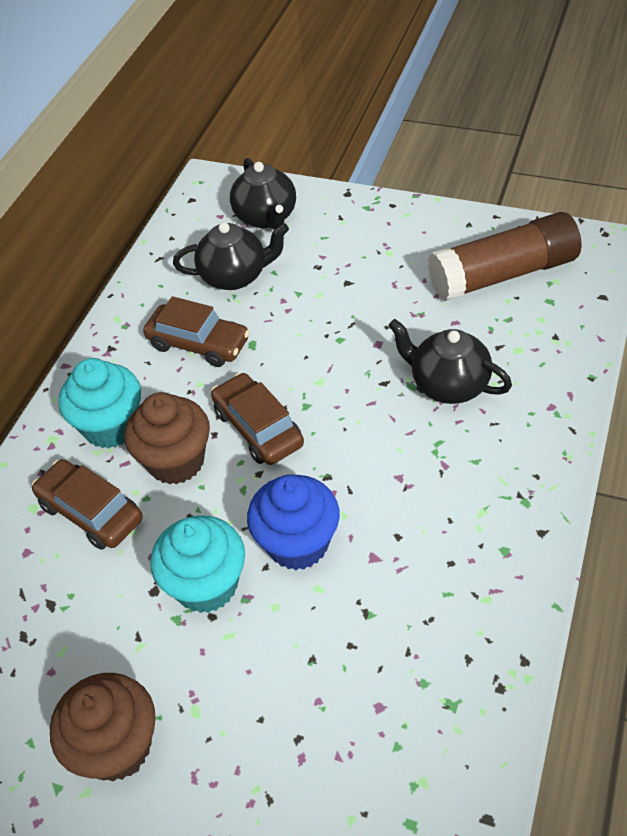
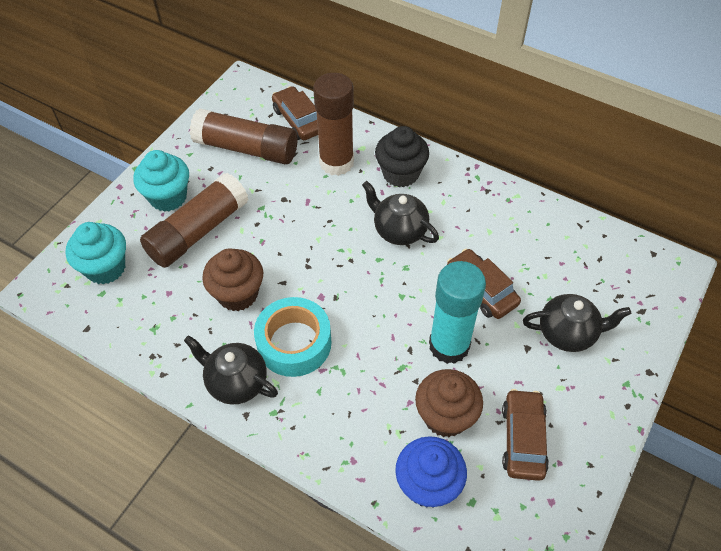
black cupcake: 0 -> 1
brown glue stick: 1 -> 3
turquoise glue stick: 0 -> 1
turquoise tape: 0 -> 1

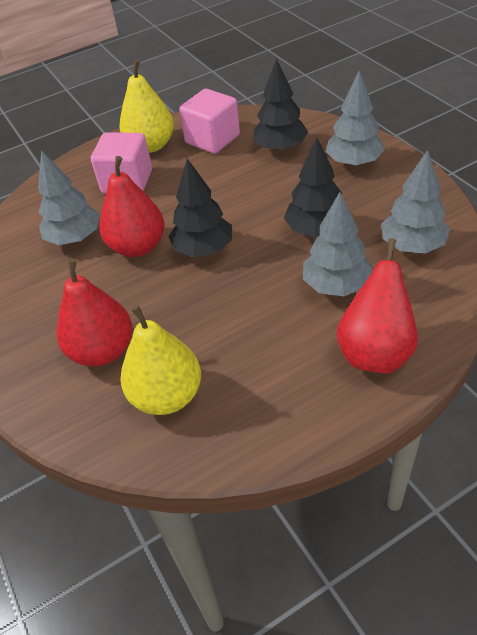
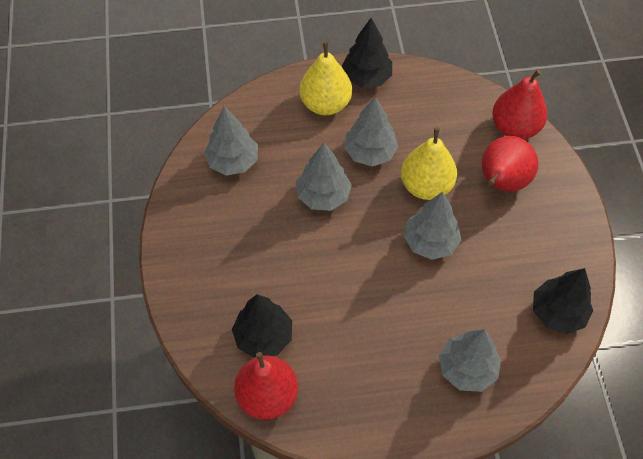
grey tree: 4 -> 5
pink cube: 2 -> 0

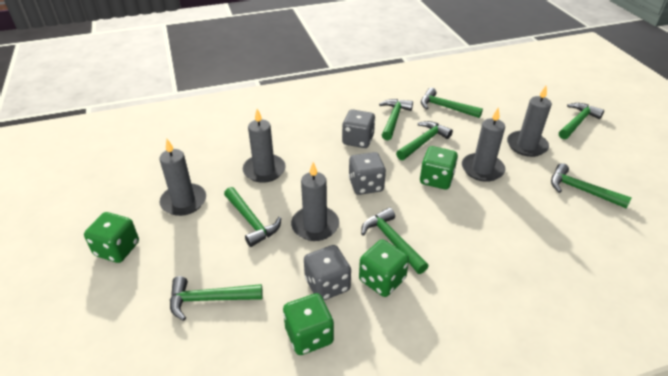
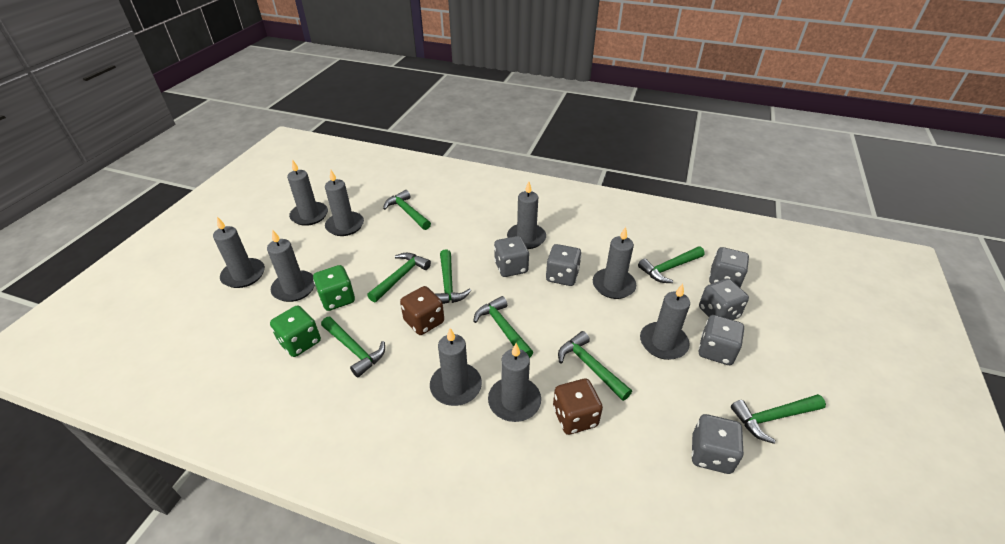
brown dice: 0 -> 2
green dice: 4 -> 2
grey candle: 5 -> 9
grey dice: 3 -> 6

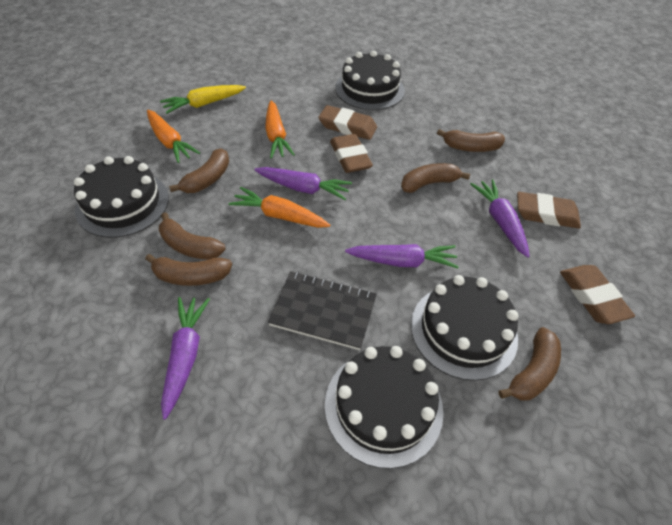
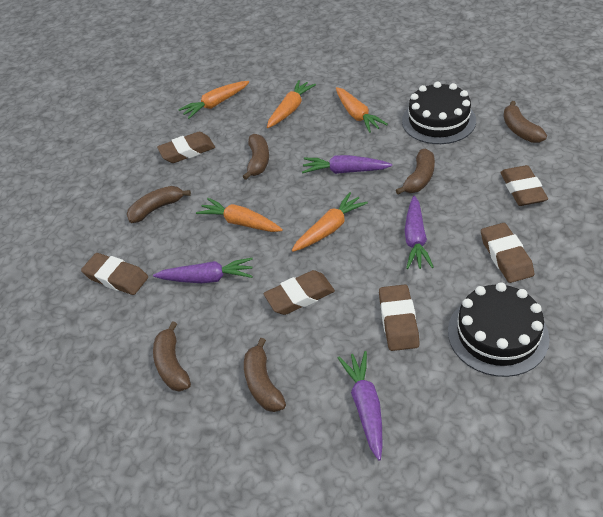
black cake: 4 -> 2
black notebook: 1 -> 0
brown eraser: 4 -> 6
orange carrot: 3 -> 5
yellow carrot: 1 -> 0

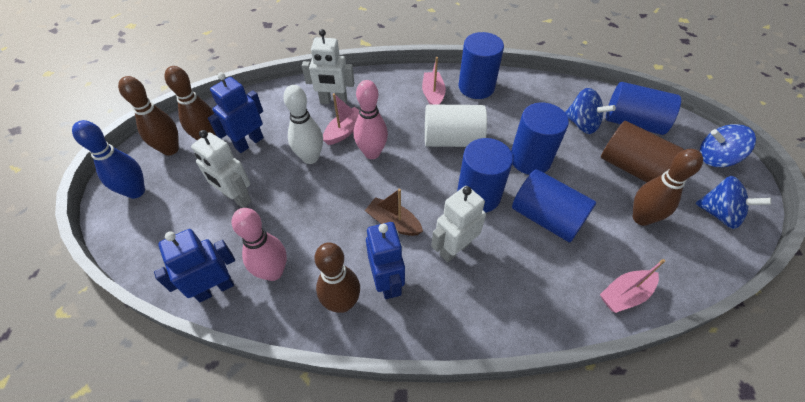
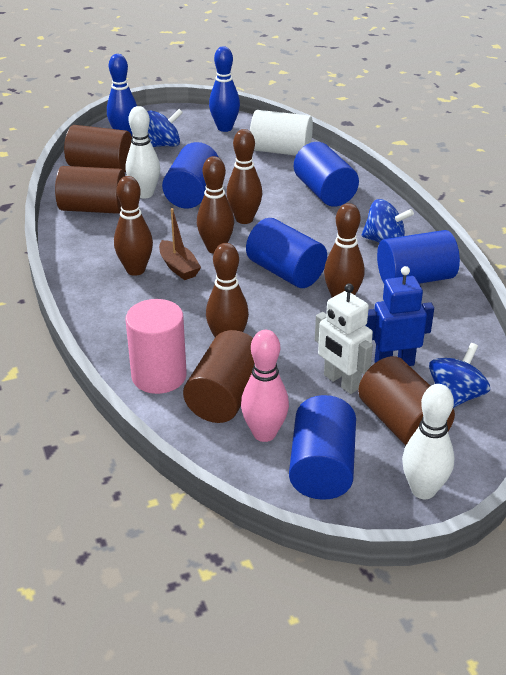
blue bowling pin: 1 -> 2
blue robot: 3 -> 1
brown bowling pin: 4 -> 5
brown cylinder: 1 -> 4
pink boat: 3 -> 0
pink bowling pin: 2 -> 1
pink cylinder: 0 -> 1
white bowling pin: 1 -> 2
white robot: 3 -> 1

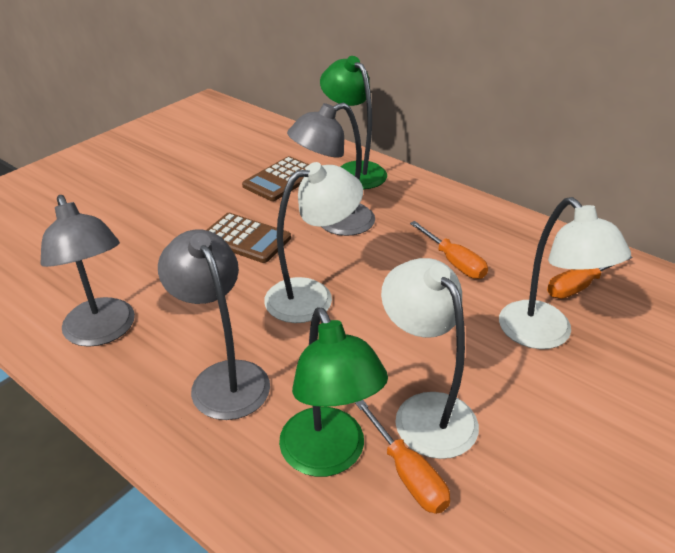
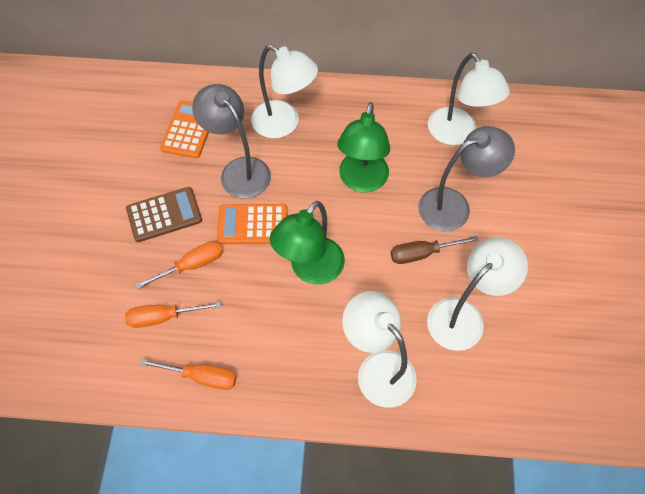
brown calculator: 2 -> 1
brown screwdriver: 0 -> 1
grey lamp: 3 -> 2
orange calculator: 0 -> 2
white lamp: 3 -> 4

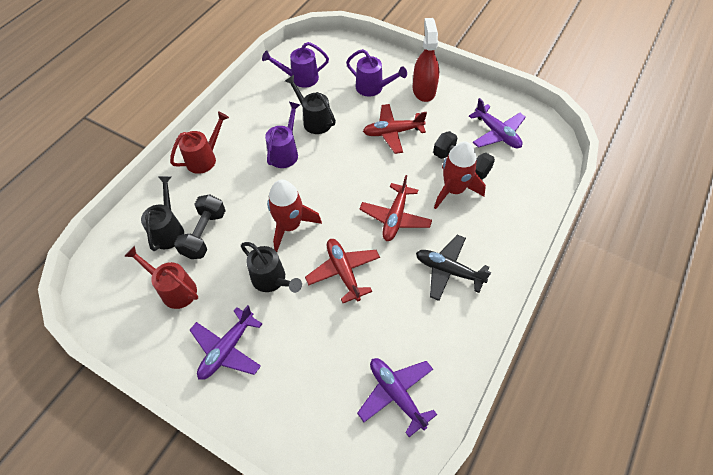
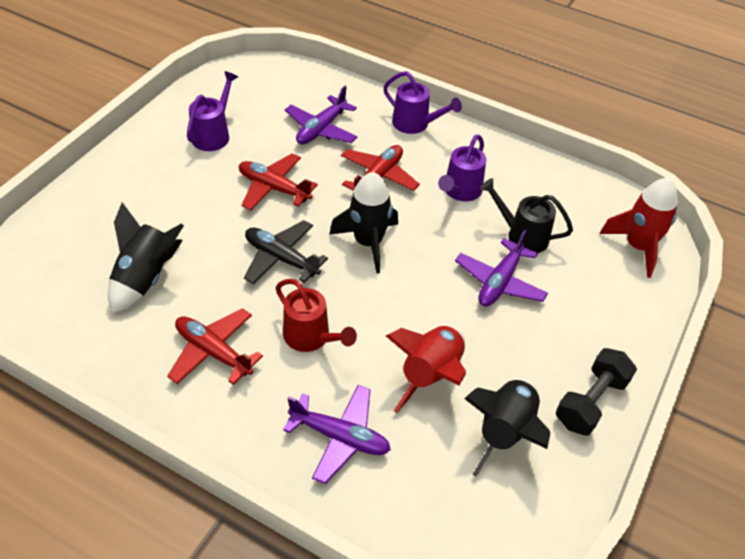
black dumbbell: 2 -> 1
black rocket: 0 -> 3
black watering can: 3 -> 1
red spray bottle: 1 -> 0
red watering can: 2 -> 1

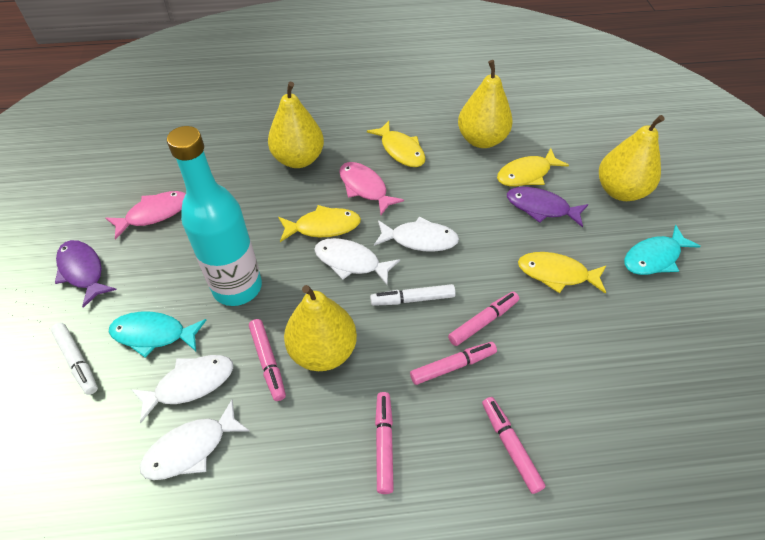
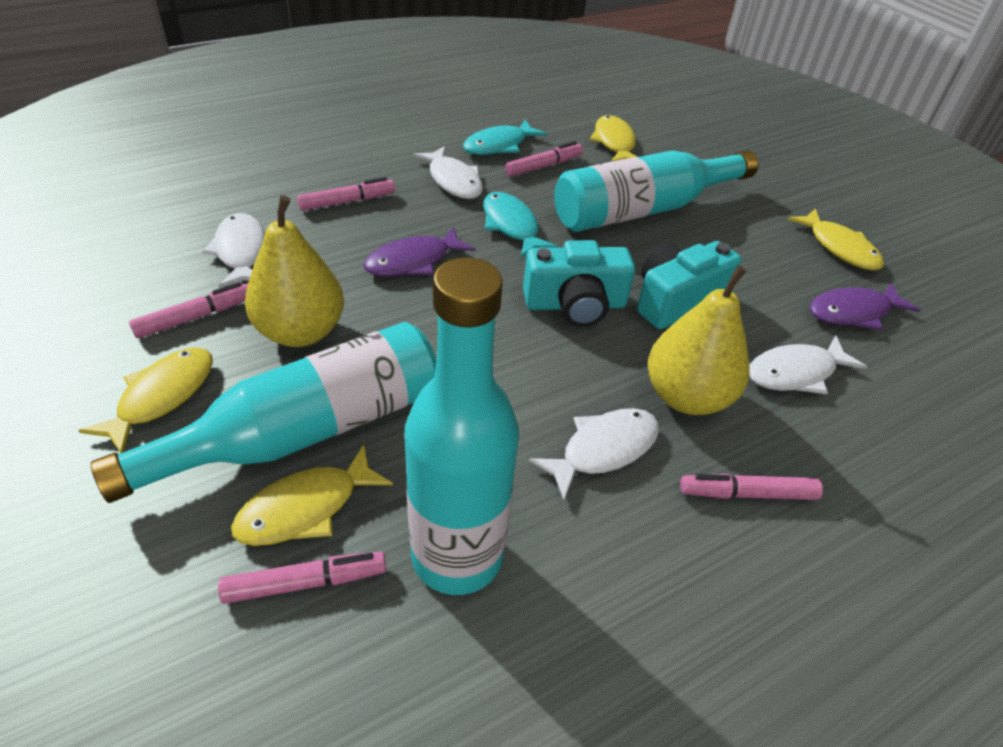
pink fish: 2 -> 0
turquoise bottle: 1 -> 3
turquoise camera: 0 -> 2
white marker: 2 -> 0
yellow pear: 4 -> 2

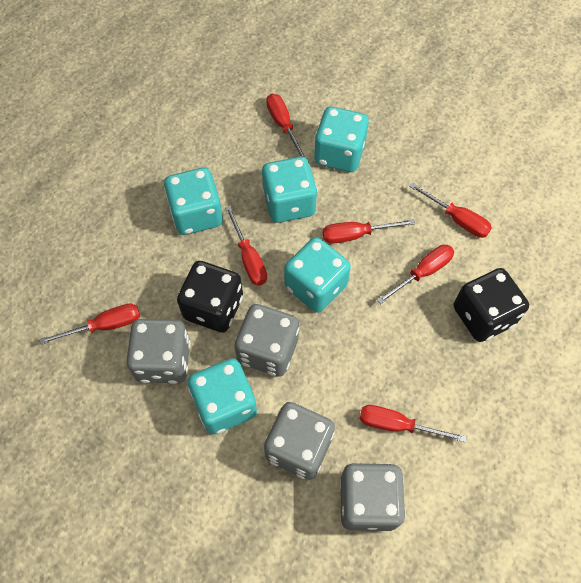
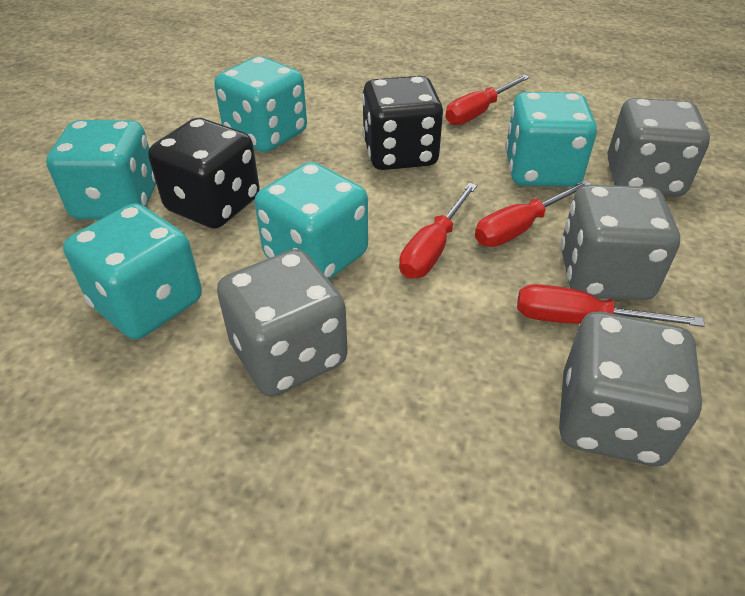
red screwdriver: 7 -> 4

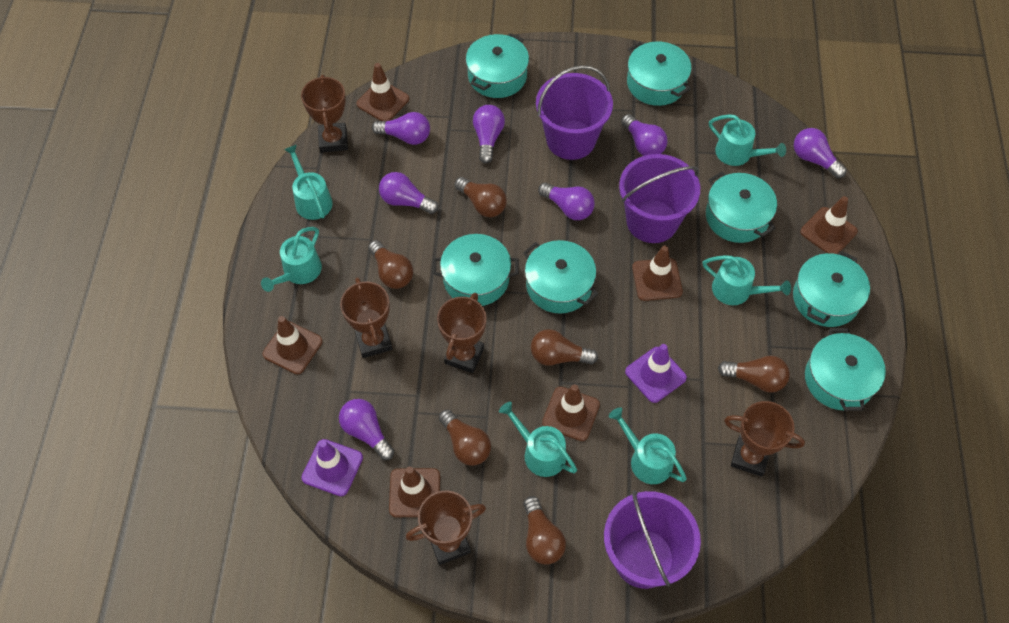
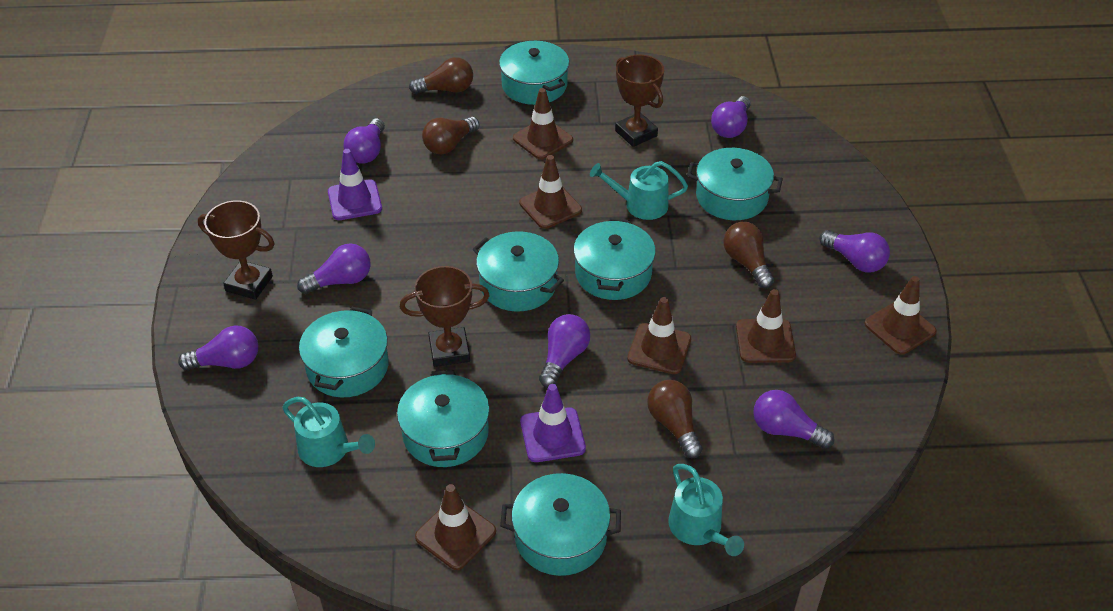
brown light bulb: 6 -> 4
brown trophy: 5 -> 3
purple bucket: 3 -> 0
turquoise watering can: 6 -> 3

TASK DETAILS: Give the lines above again exactly, from the one containing "pink boat: 3 -> 0" to the one containing "red screwdriver: 7 -> 4", both included, but leave out the pictures.

YOUR SOLUTION:
pink boat: 3 -> 0
pink bowling pin: 2 -> 1
pink cylinder: 0 -> 1
white bowling pin: 1 -> 2
white robot: 3 -> 1

brown calculator: 2 -> 1
brown screwdriver: 0 -> 1
grey lamp: 3 -> 2
orange calculator: 0 -> 2
white lamp: 3 -> 4

black dumbbell: 2 -> 1
black rocket: 0 -> 3
black watering can: 3 -> 1
red spray bottle: 1 -> 0
red watering can: 2 -> 1

pink fish: 2 -> 0
turquoise bottle: 1 -> 3
turquoise camera: 0 -> 2
white marker: 2 -> 0
yellow pear: 4 -> 2

red screwdriver: 7 -> 4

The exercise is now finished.